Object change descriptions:
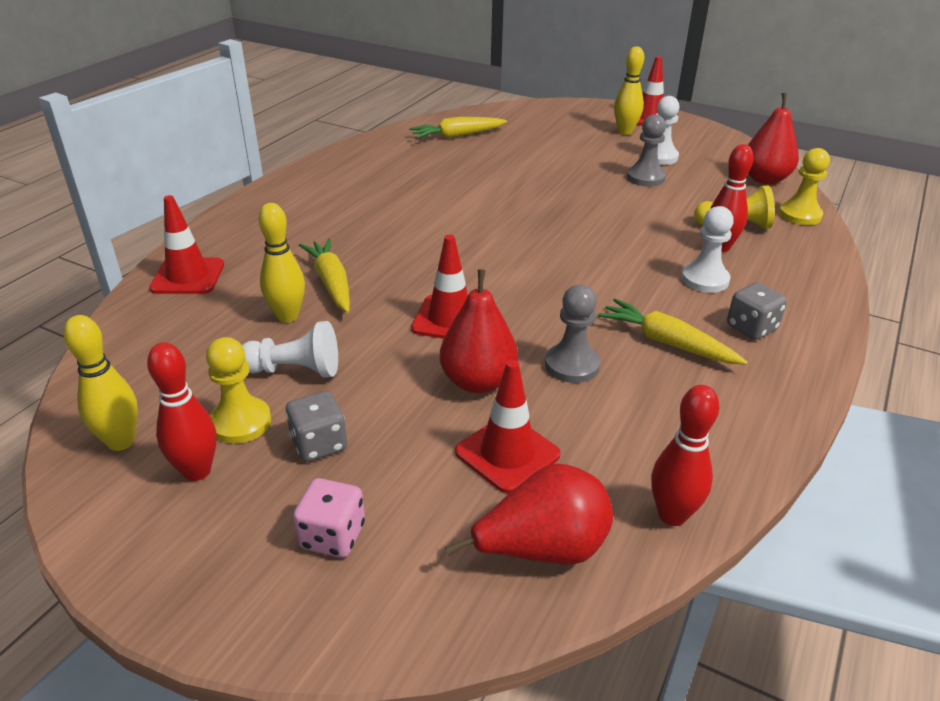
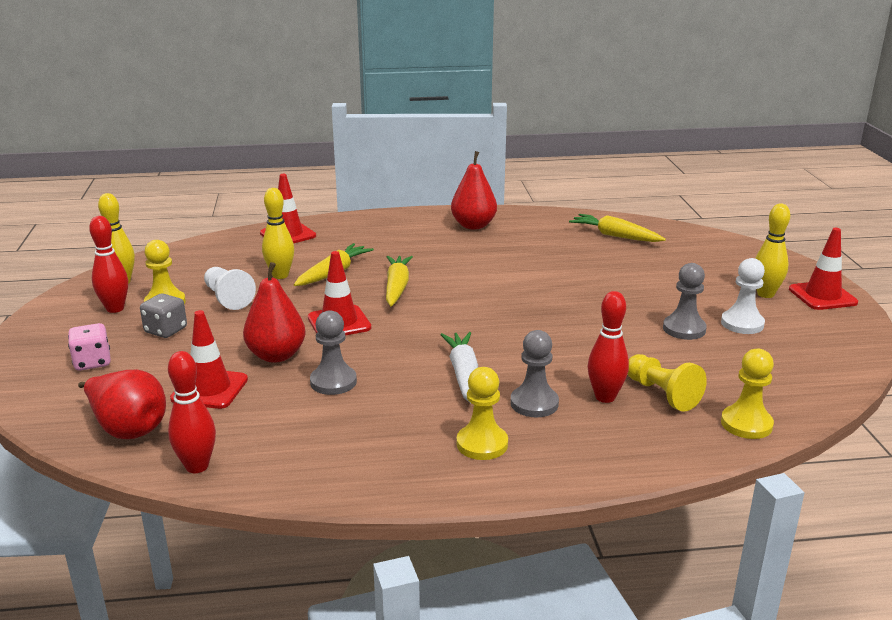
camera: 55 degrees right, 10 degrees down
(625, 292) = (463, 374): none -> white carrot
(667, 342) = (409, 411): yellow carrot -> yellow carrot (397, 287)
(704, 279) = (534, 403): white pawn -> grey pawn
(751, 328) = (482, 444): grey dice -> yellow pawn
(764, 179) = (796, 387): red pear -> red pear (473, 225)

EXERCISE INSTRUCTIONS: Your task is to restate, word for word, the line with "(704, 279) = (534, 403): white" and all lines after it, ending with the last line of the data.

TASK RESPONSE:
(704, 279) = (534, 403): white pawn -> grey pawn
(751, 328) = (482, 444): grey dice -> yellow pawn
(764, 179) = (796, 387): red pear -> red pear (473, 225)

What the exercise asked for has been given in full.